What is being asked: Every entry must be given again exactly. Include no pictures.

======== Data listing

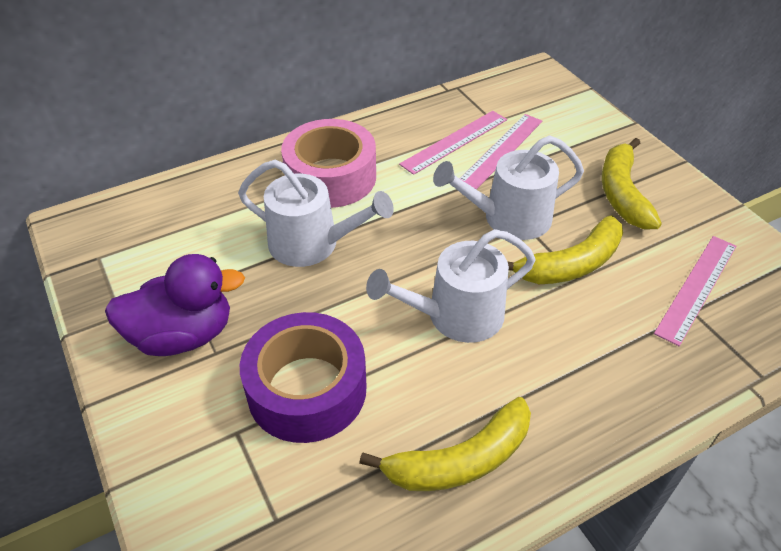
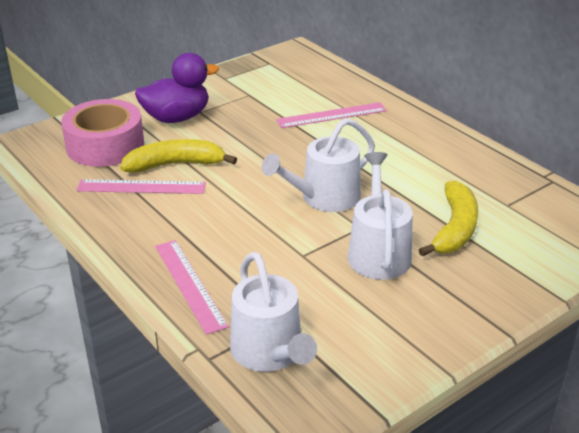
purple tape: 1 -> 0
yellow banana: 3 -> 2

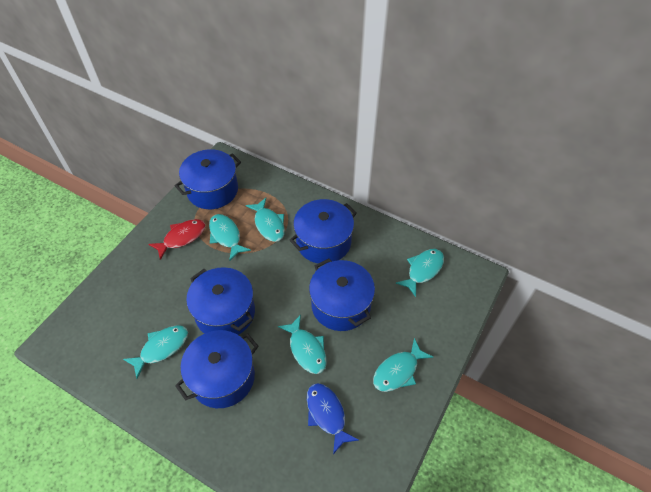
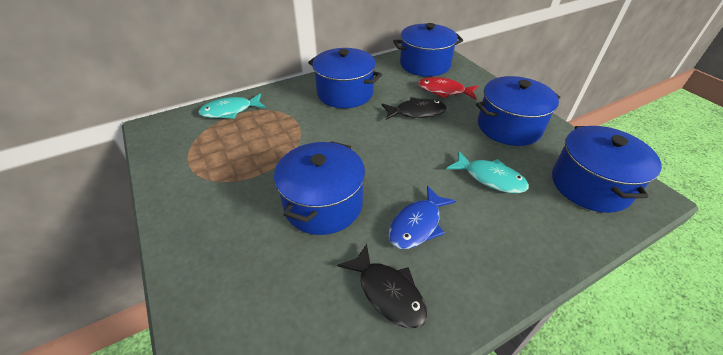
black fish: 0 -> 2
turquoise fish: 6 -> 2

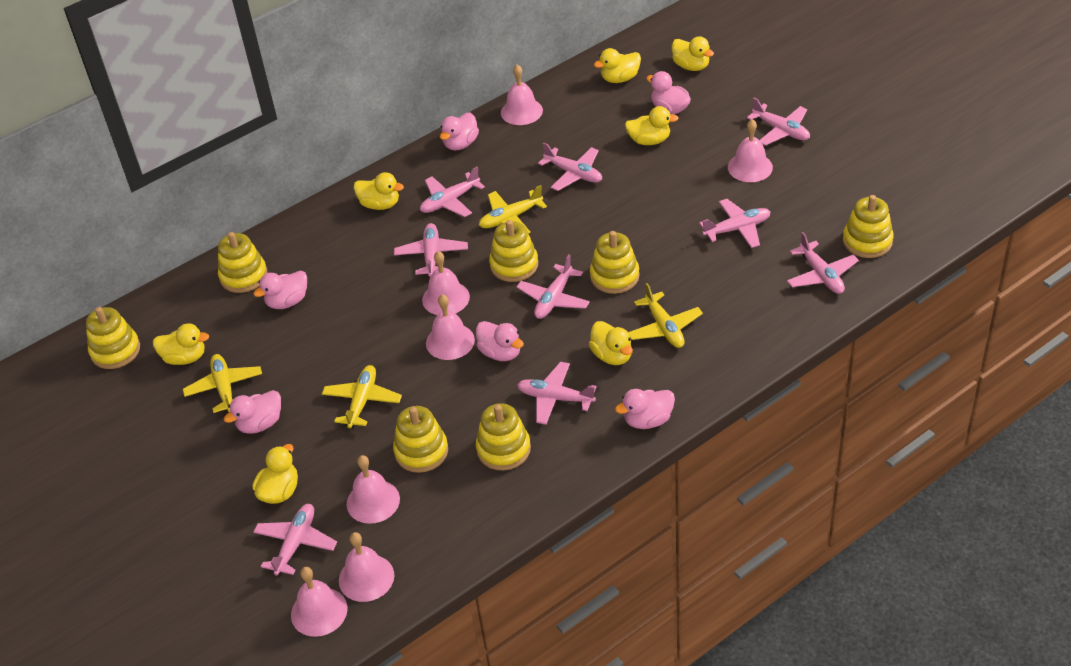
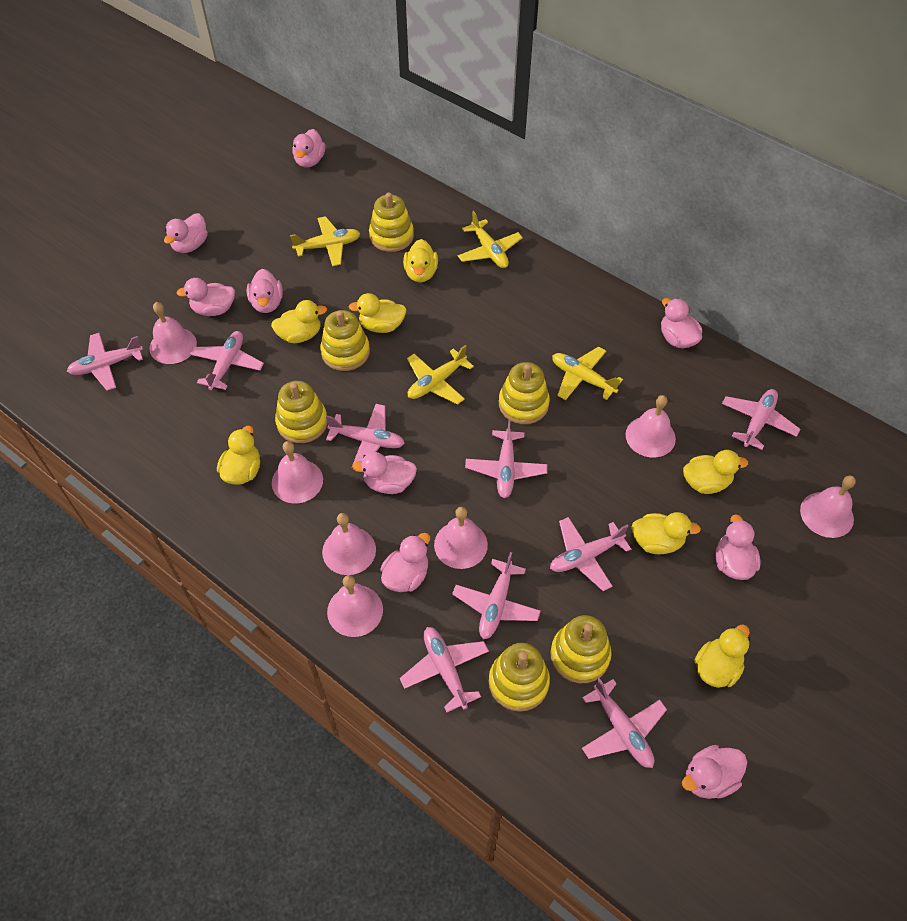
pink duck: 6 -> 9
yellow stacking toy: 7 -> 6

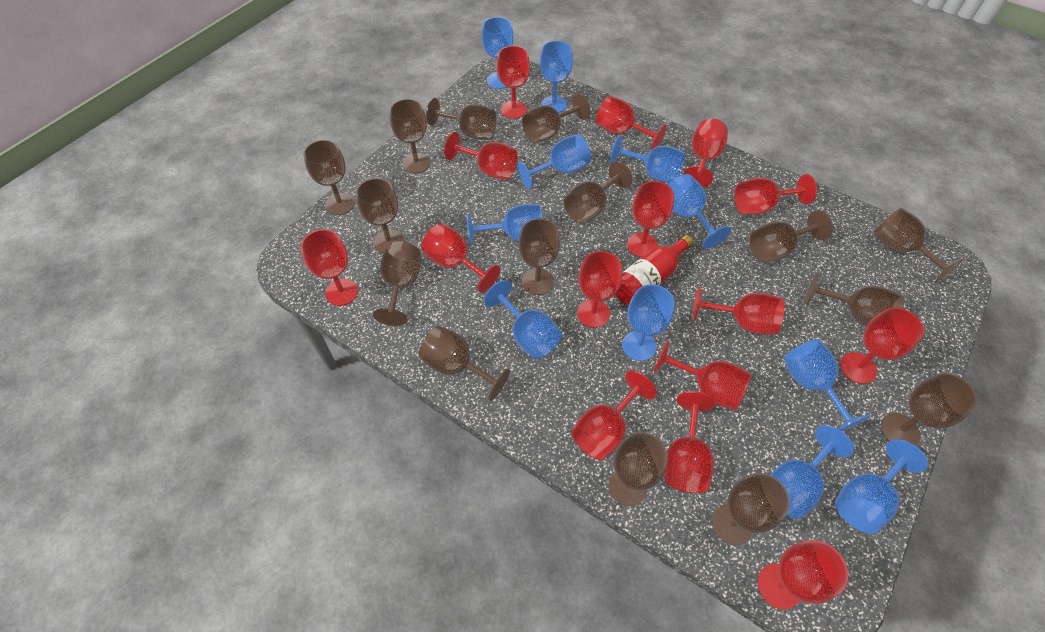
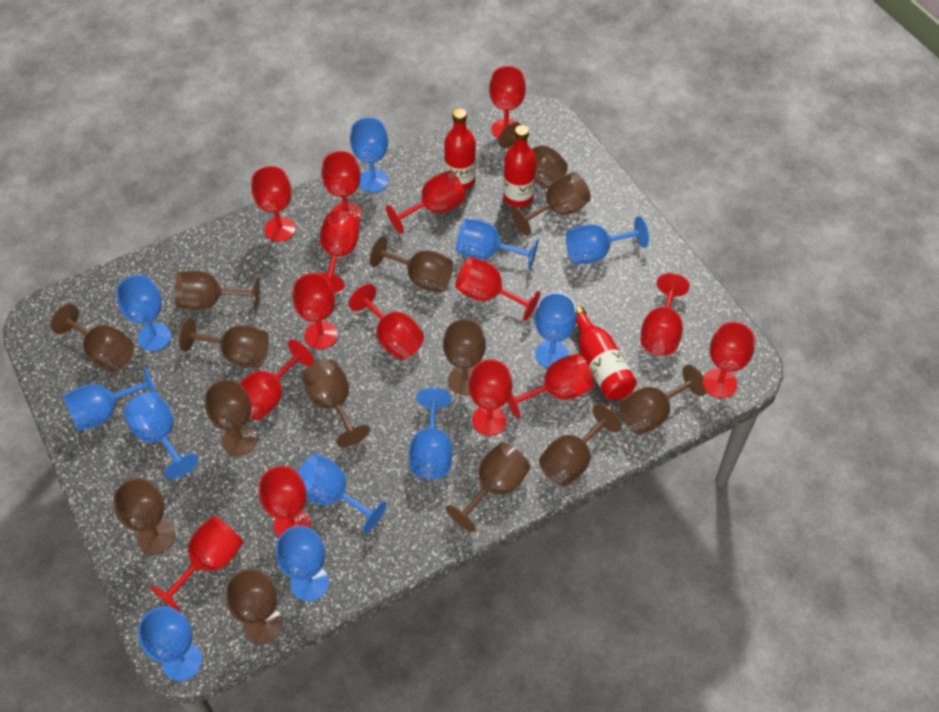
brown goblet: 15 -> 14
red bottle: 1 -> 3

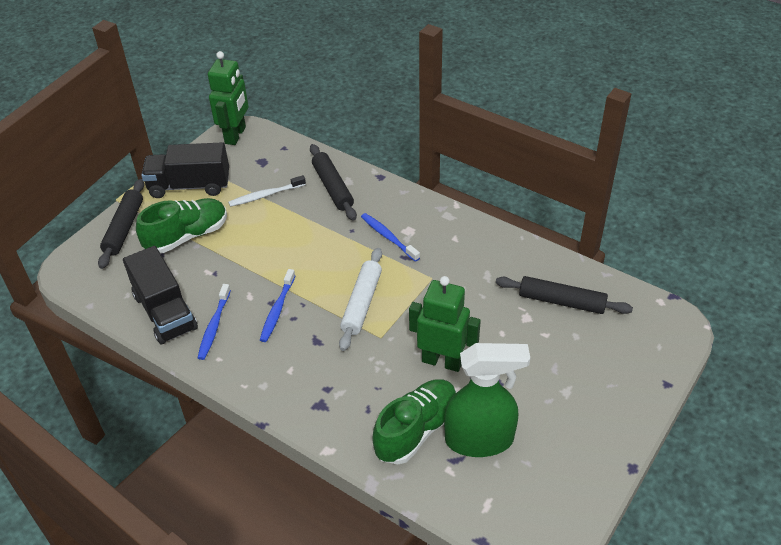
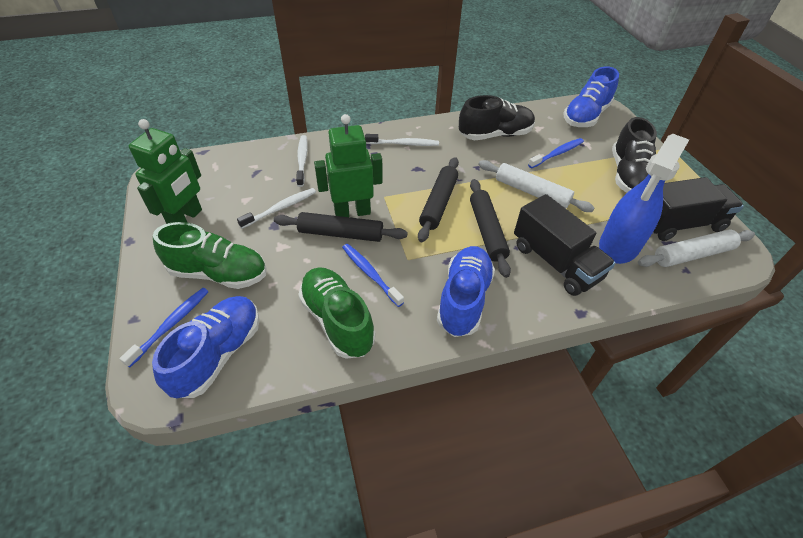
black shoe: 0 -> 2
blue shoe: 0 -> 3
blue spray bottle: 0 -> 1
green spray bottle: 1 -> 0
white rolling pin: 1 -> 2
white toothbrush: 1 -> 3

================

Exercise result:
purple tape: 1 -> 0
yellow banana: 3 -> 2

black fish: 0 -> 2
turquoise fish: 6 -> 2

pink duck: 6 -> 9
yellow stacking toy: 7 -> 6

brown goblet: 15 -> 14
red bottle: 1 -> 3

black shoe: 0 -> 2
blue shoe: 0 -> 3
blue spray bottle: 0 -> 1
green spray bottle: 1 -> 0
white rolling pin: 1 -> 2
white toothbrush: 1 -> 3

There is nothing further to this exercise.